> Task to complete: Extract all lines in the data that contain the word "design".

════

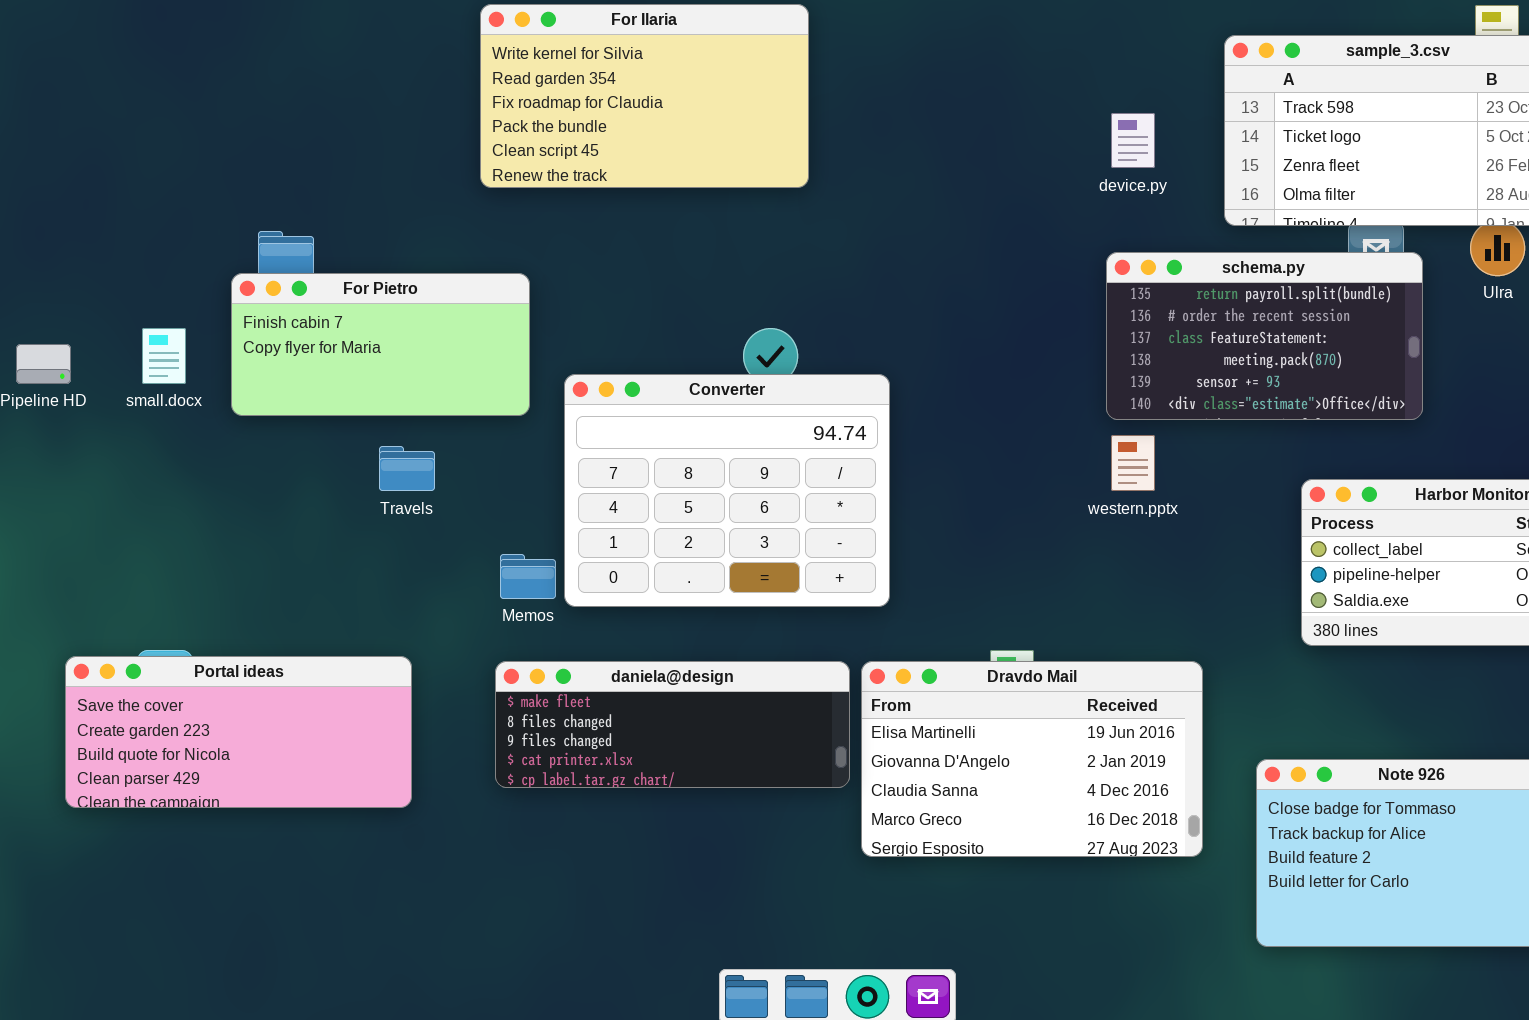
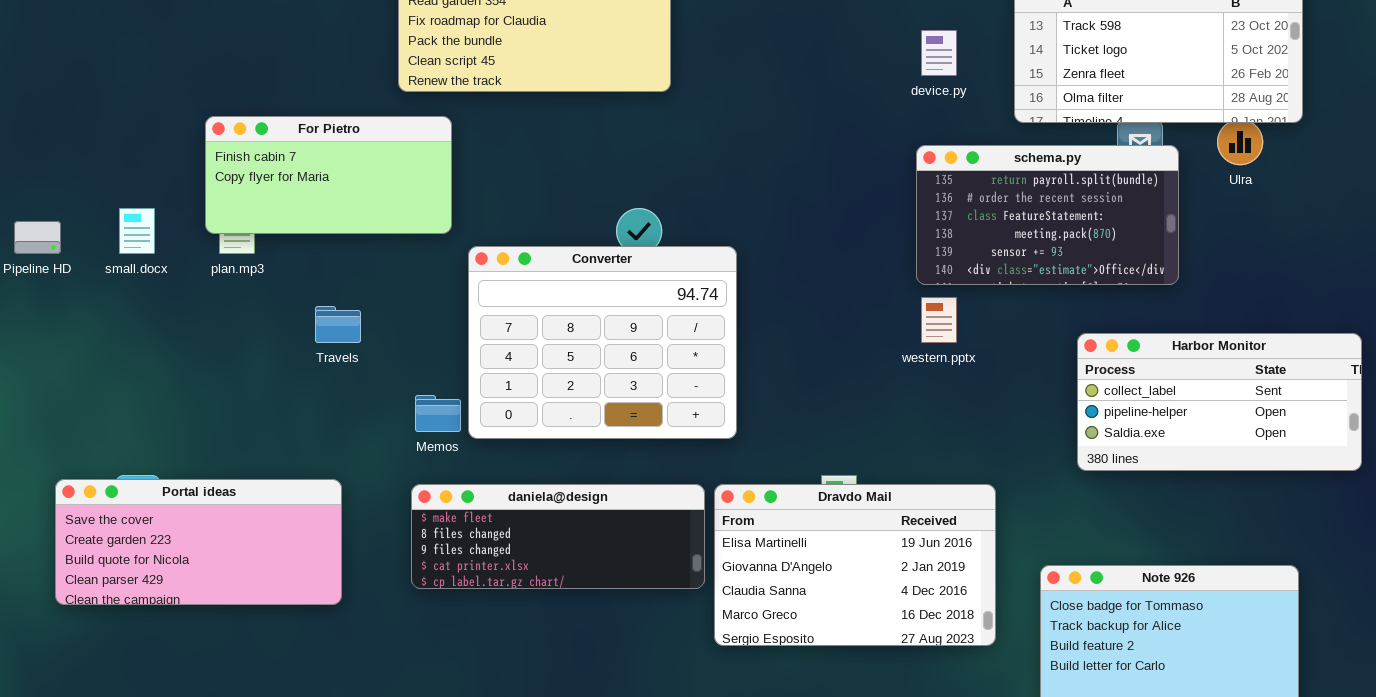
For Pietro: [231,273,530,416] -> [205,116,452,234], moved

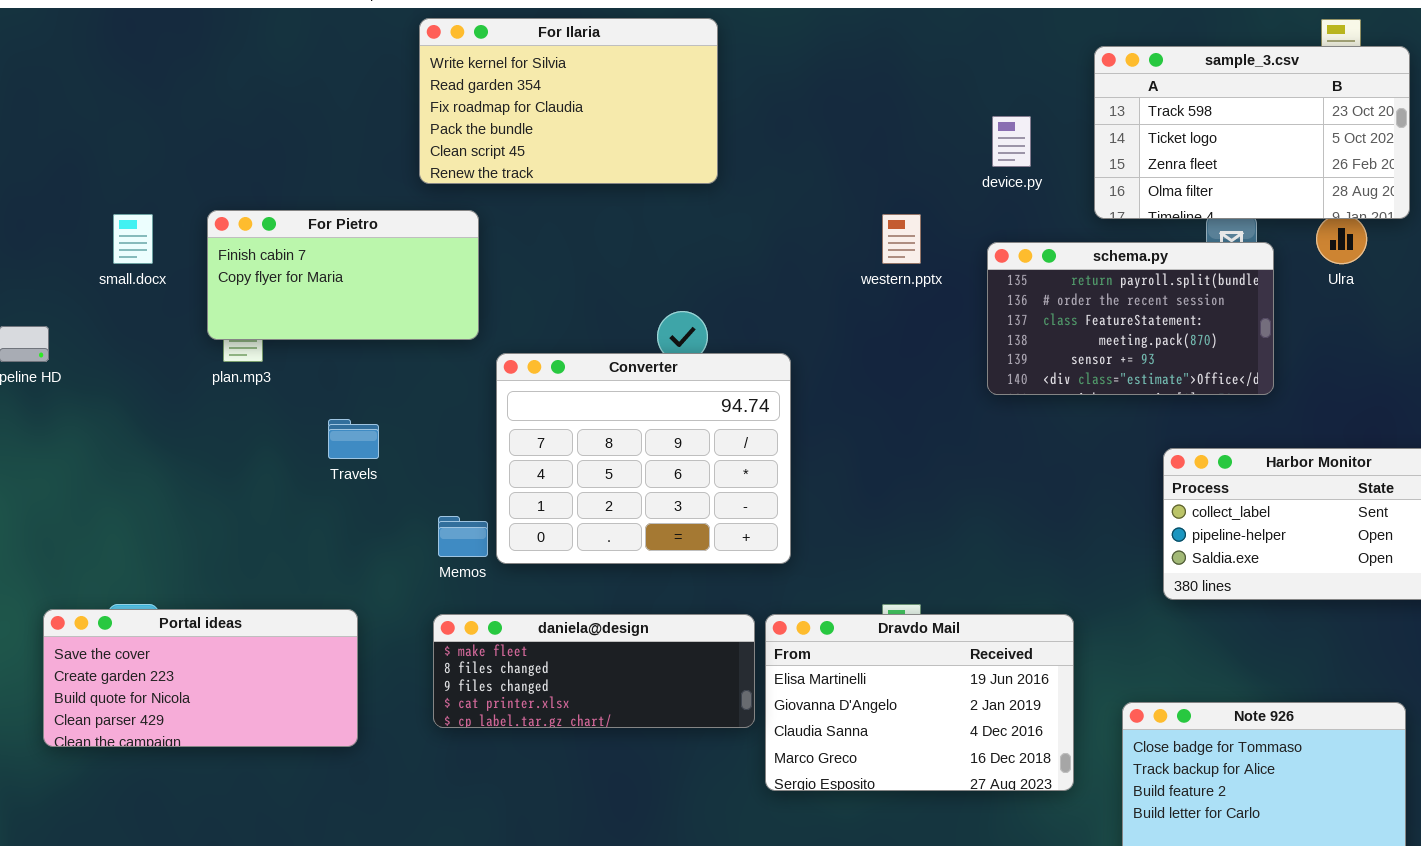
small.docx: [119,208,155,254] -> [113,214,153,264], moved
western.pptx: [921,297,957,343] -> [882,214,921,264], moved

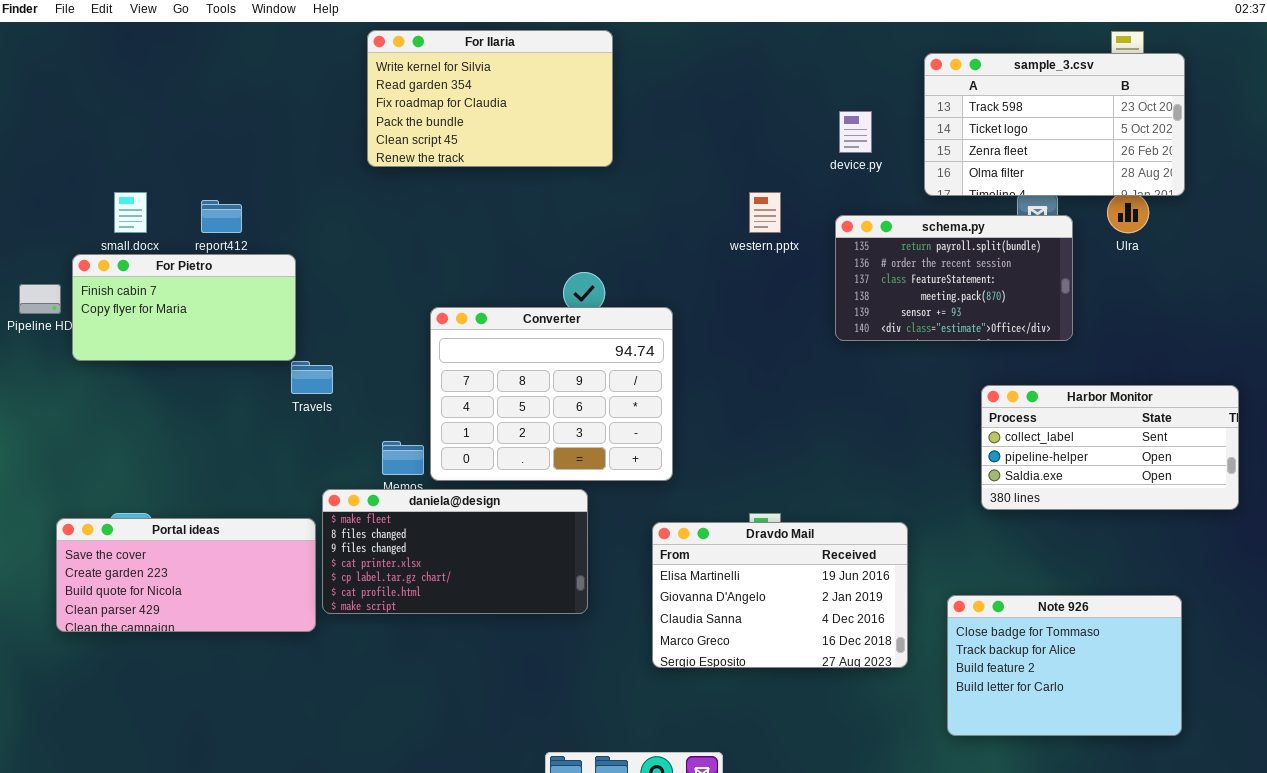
For Pietro: [207,210,479,340] -> [72,254,296,361], moved
daniela@design: [433,614,755,728] -> [322,489,588,614], moved, resized

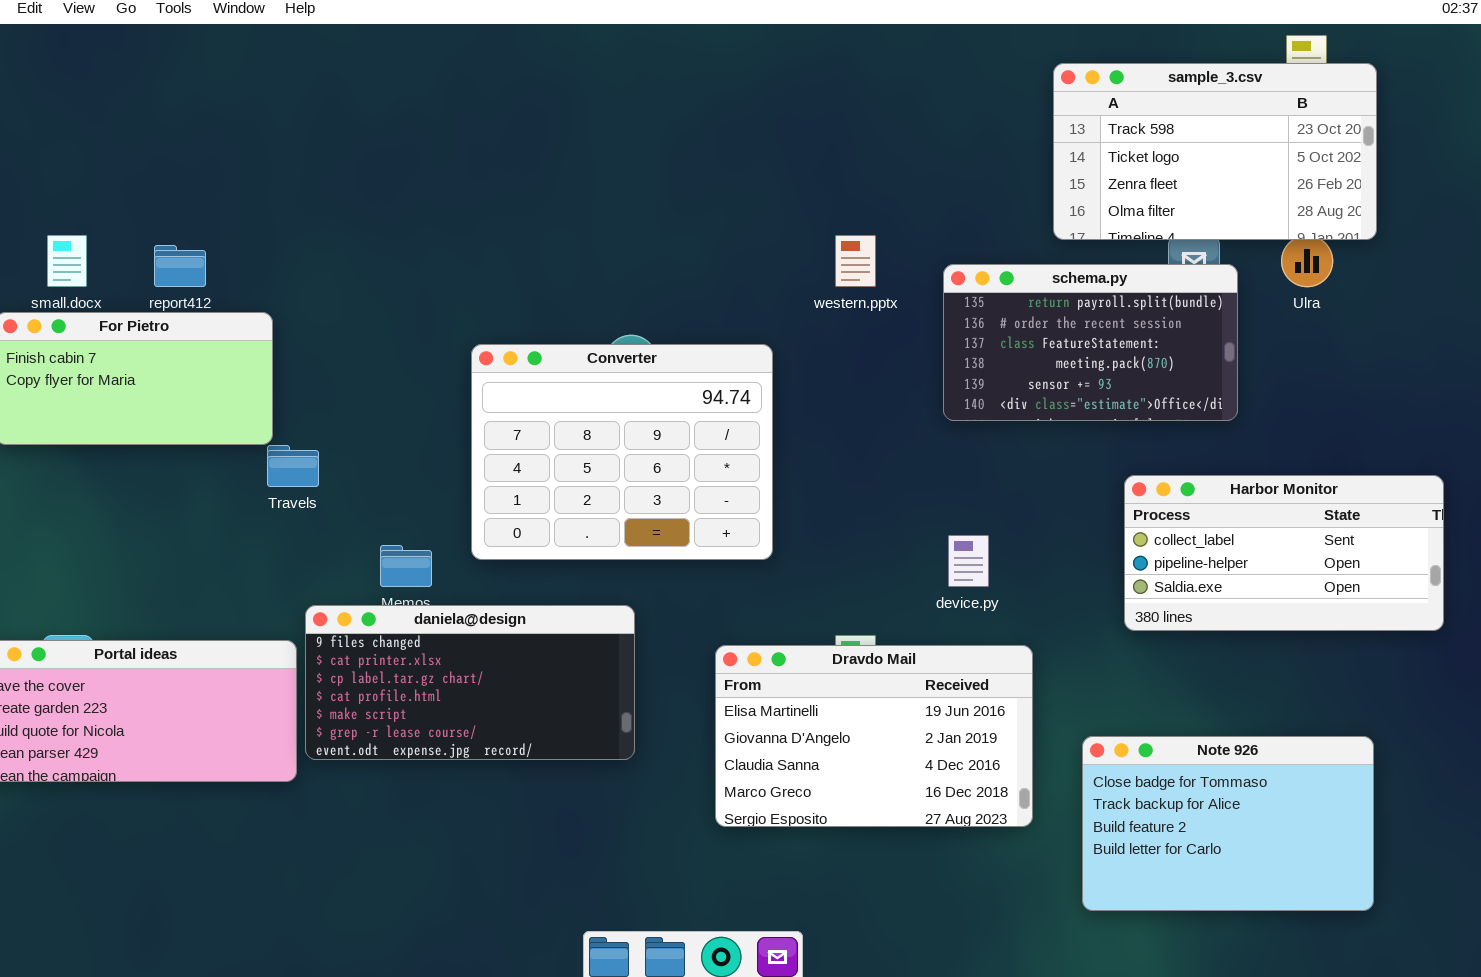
For Ilaria: [367,30,613,167] -> none, closed
device.py: [839,111,872,153] -> [948,535,989,587], moved
Converter: [430,307,673,481] -> [471,344,773,560], moved
daniela@design: [322,489,588,614] -> [305,605,635,760], scrolled down 2 rows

════

> Solution:
daniela@design: [433,614,755,728] -> [322,489,588,614], moved, resized
daniela@design: [322,489,588,614] -> [305,605,635,760], scrolled down 2 rows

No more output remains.